** Records for this task follows **

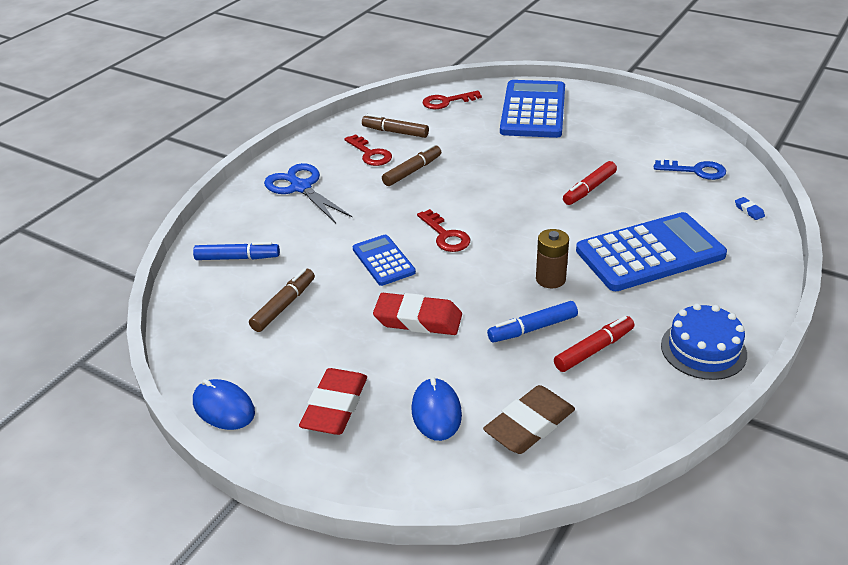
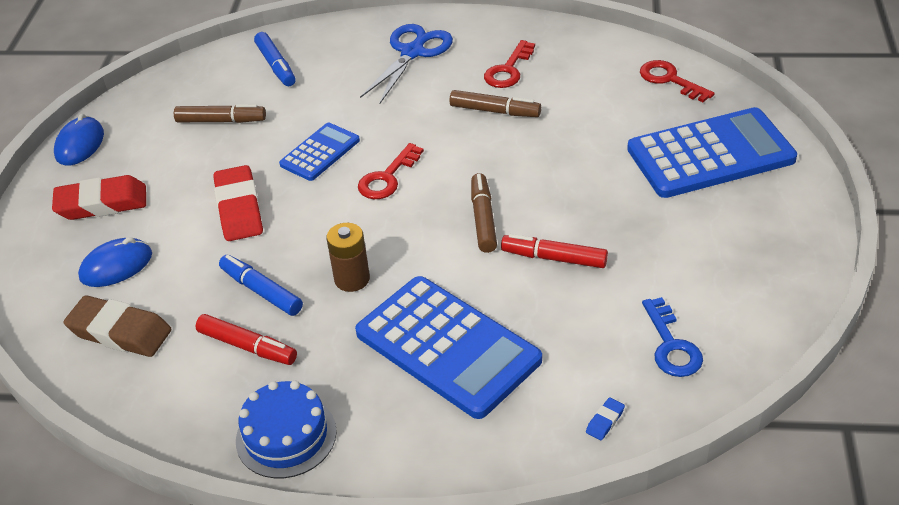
camera: 65 degrees right, 5 degrees up
(395, 132) = (567, 69): brown marker -> brown marker (483, 219)

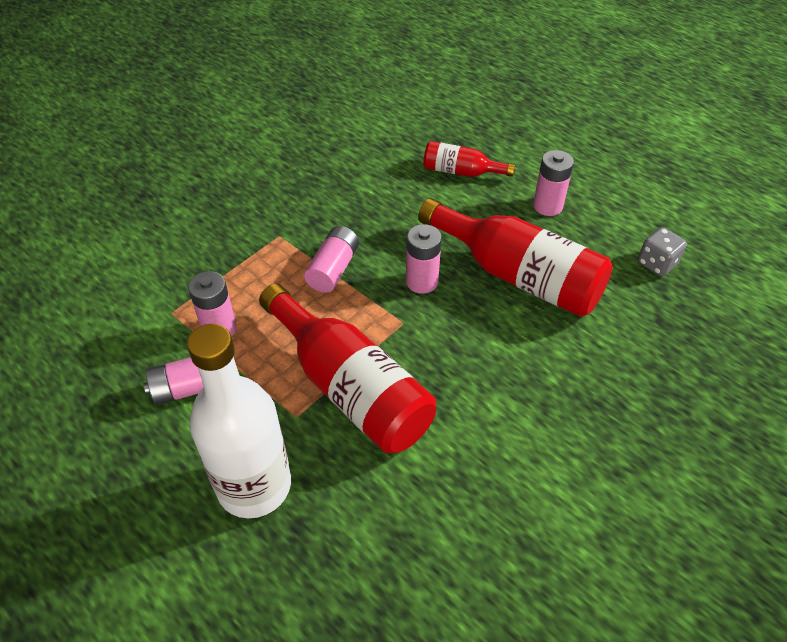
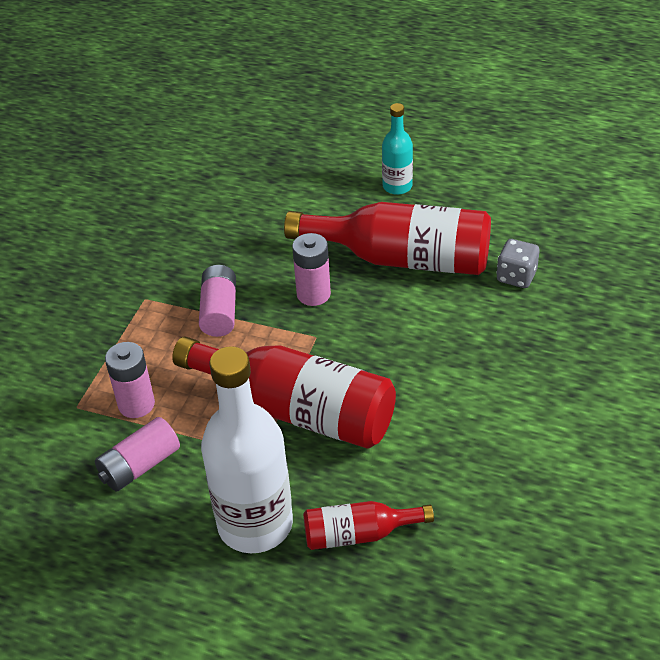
camera: 20 degrees left, 5 degrees down
(461, 172) = (296, 180): red bottle -> red bottle (359, 534)
(547, 206) = (397, 186): pink battery -> turquoise bottle
(657, 263) = (522, 207): grey dice -> grey dice (516, 276)

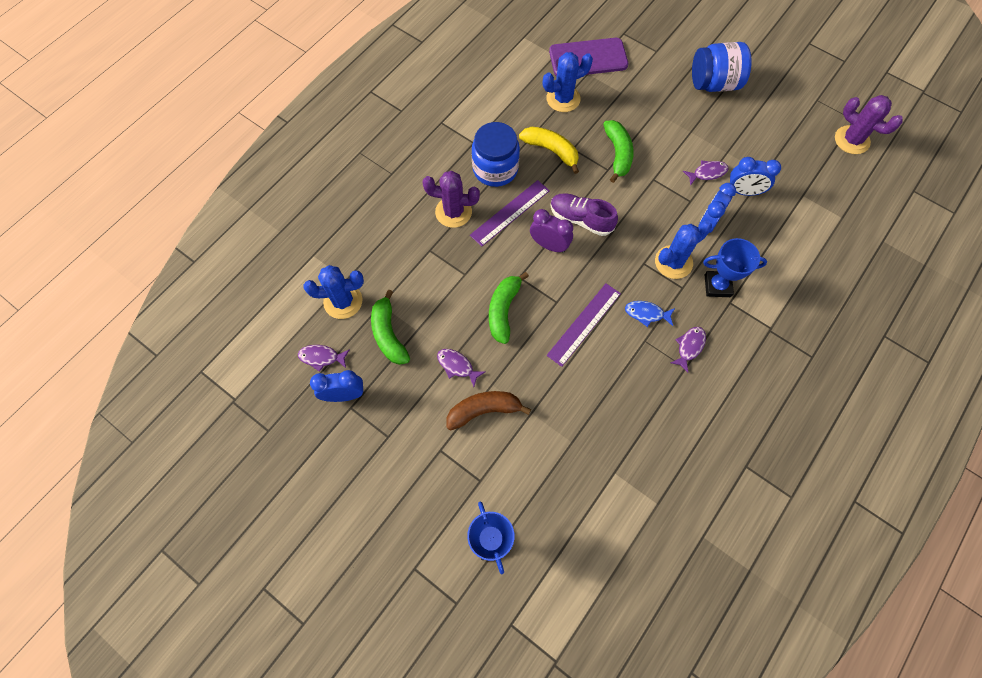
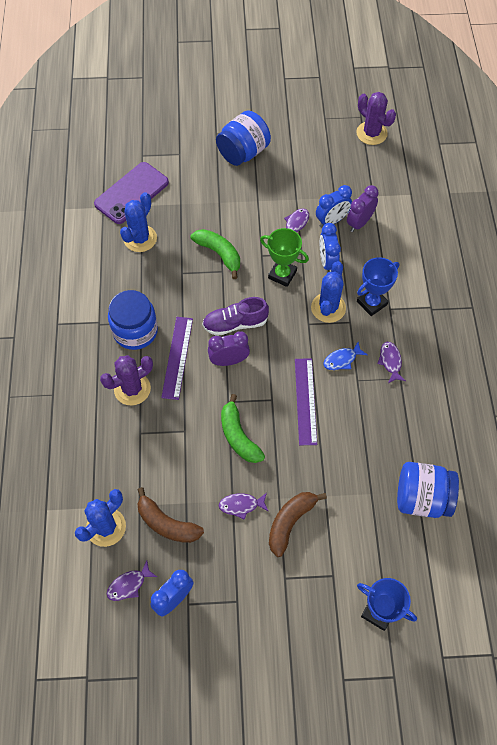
camera: 40 degrees left, 5 degrees down
(388, 334) = (167, 523): green banana -> brown banana
(551, 150) = (166, 286): yellow banana -> none
(613, 481) = (421, 498): none -> blue jar
(657, 207) = (282, 274): none -> green trophy
(768, 210) = (359, 223): none -> purple clock
(852, 140) = (371, 133): purple cactus -> purple cactus turned 45 degrees clockwise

** End of Records for this task **

**Problem statement:** In the lines above, spot each one that contains the word "none" and copy it.

**Written response:**
(551, 150) = (166, 286): yellow banana -> none
(613, 481) = (421, 498): none -> blue jar
(657, 207) = (282, 274): none -> green trophy
(768, 210) = (359, 223): none -> purple clock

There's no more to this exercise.